EXERCISE BRIEF
Write out exactly the lines below from the one containing "grey_boat (2nd from" to the last, both ends kept, and nothing more; skip all pictures.

SOURCE DATA
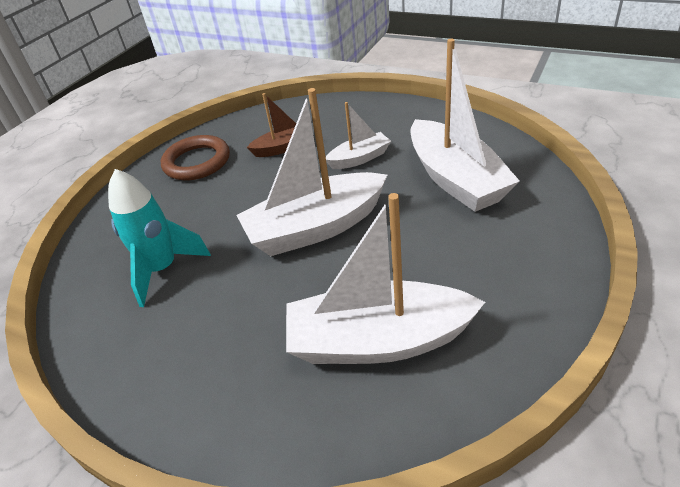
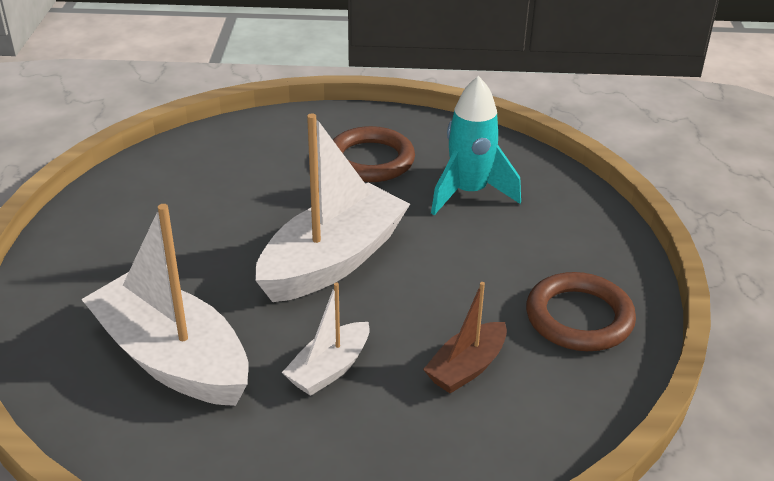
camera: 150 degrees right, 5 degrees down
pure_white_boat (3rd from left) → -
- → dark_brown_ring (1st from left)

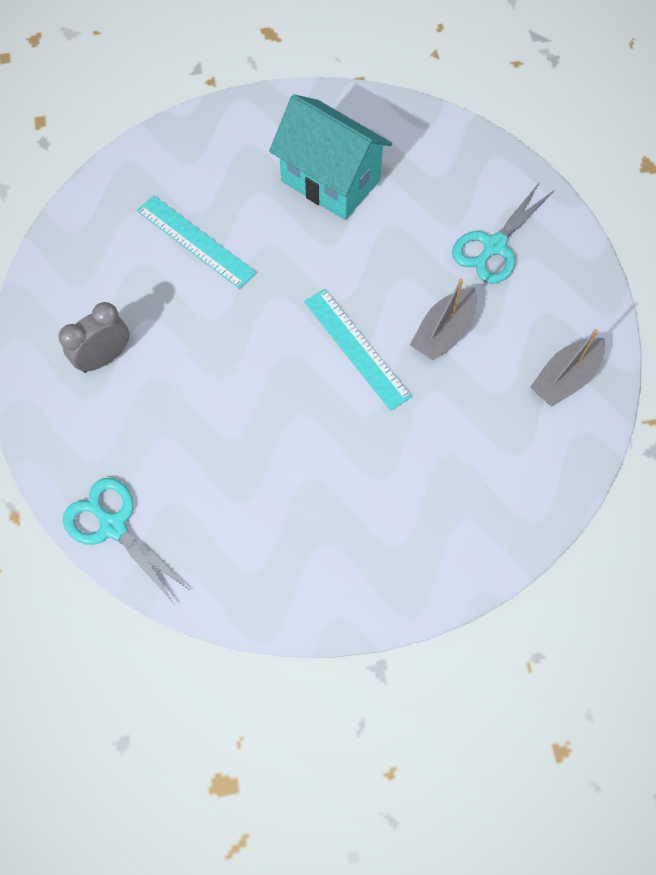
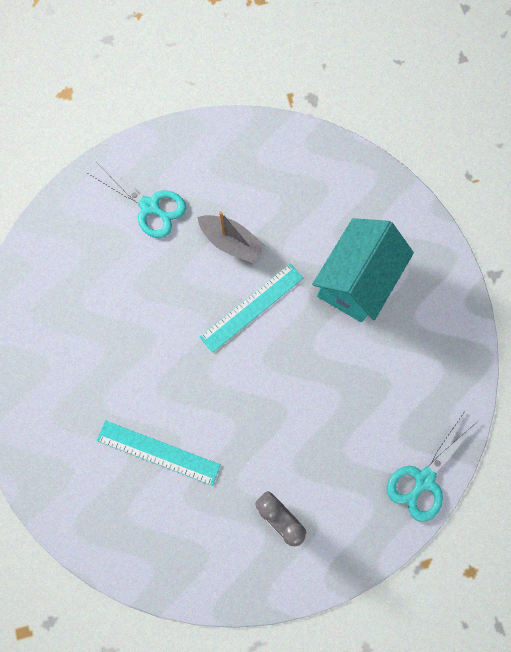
camera: 95 degrees left, 10 degrees up
turquoise_ruler (1st from left), 75 degrees clockwise
turquoise_toy_house, moved
grey_boat (2nd from left) → -

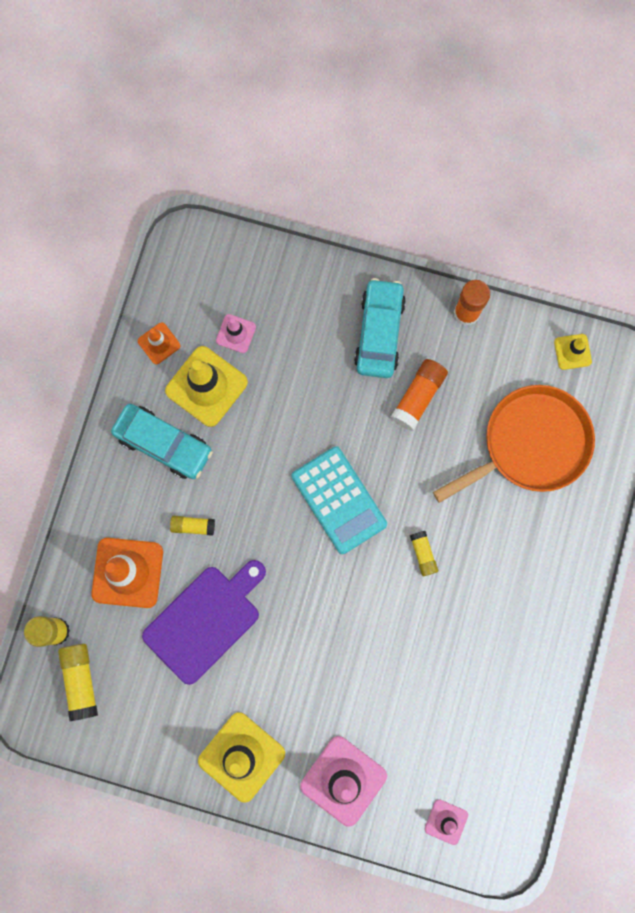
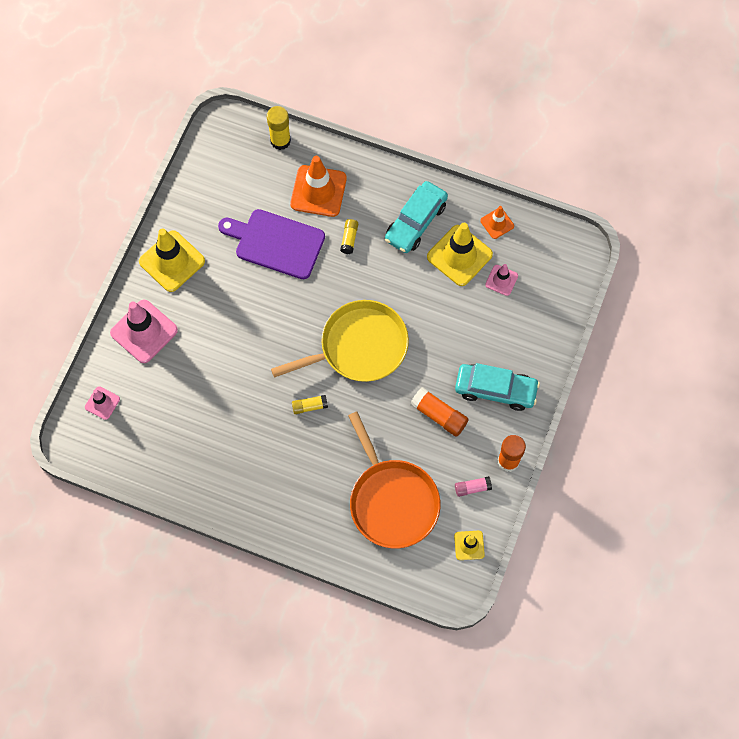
camera: 95 degrees right, 10 degrees down
golden_stick_of_glue (2nd from left) → -
royal_purple_bread_board, 150 degrees clockwise
turquoise_pocket_calculator → golden_frying_pan
- → pink_stick_of_glue

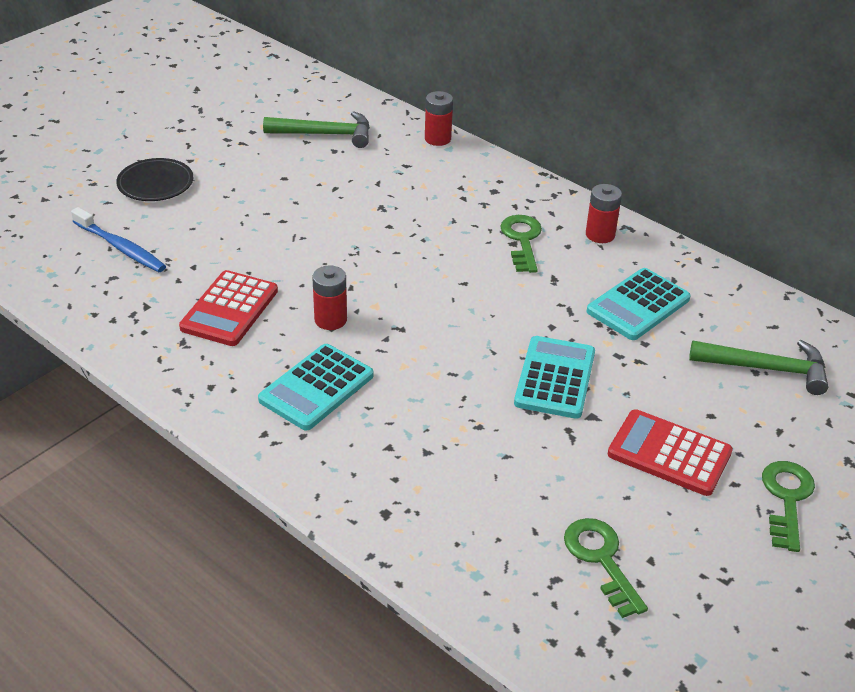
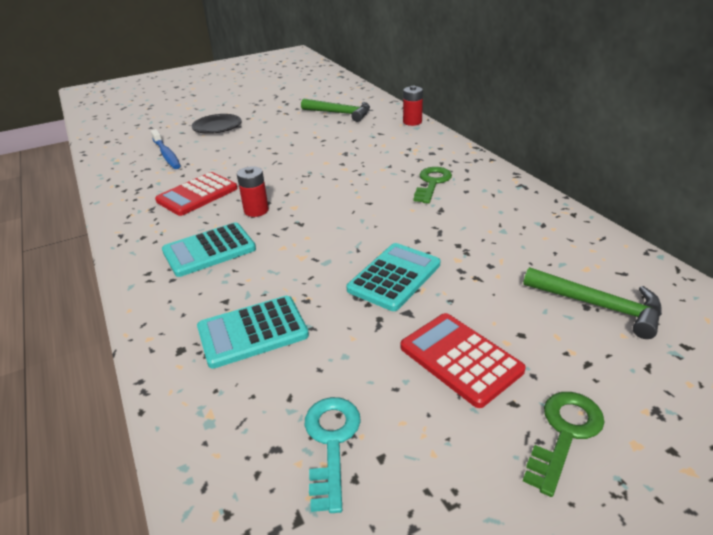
camera: 25 degrees right, 5 degrees down
emerald_key (2nd from left) → turquoise_key
crimson_power_cell (3rd from left) → -
turquoise_pocket_calculator (3rd from left in the first image) → turquoise_pocket_calculator (2nd from left), moved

ANSWER SPACE
grey_boat (2nd from left) → -

camera: 95 degrees right, 10 degrees down
golden_stick_of_glue (2nd from left) → -
royal_purple_bread_board, 150 degrees clockwise
turquoise_pocket_calculator → golden_frying_pan
- → pink_stick_of_glue

camera: 25 degrees right, 5 degrees down
emerald_key (2nd from left) → turquoise_key
crimson_power_cell (3rd from left) → -
turquoise_pocket_calculator (3rd from left in the first image) → turquoise_pocket_calculator (2nd from left), moved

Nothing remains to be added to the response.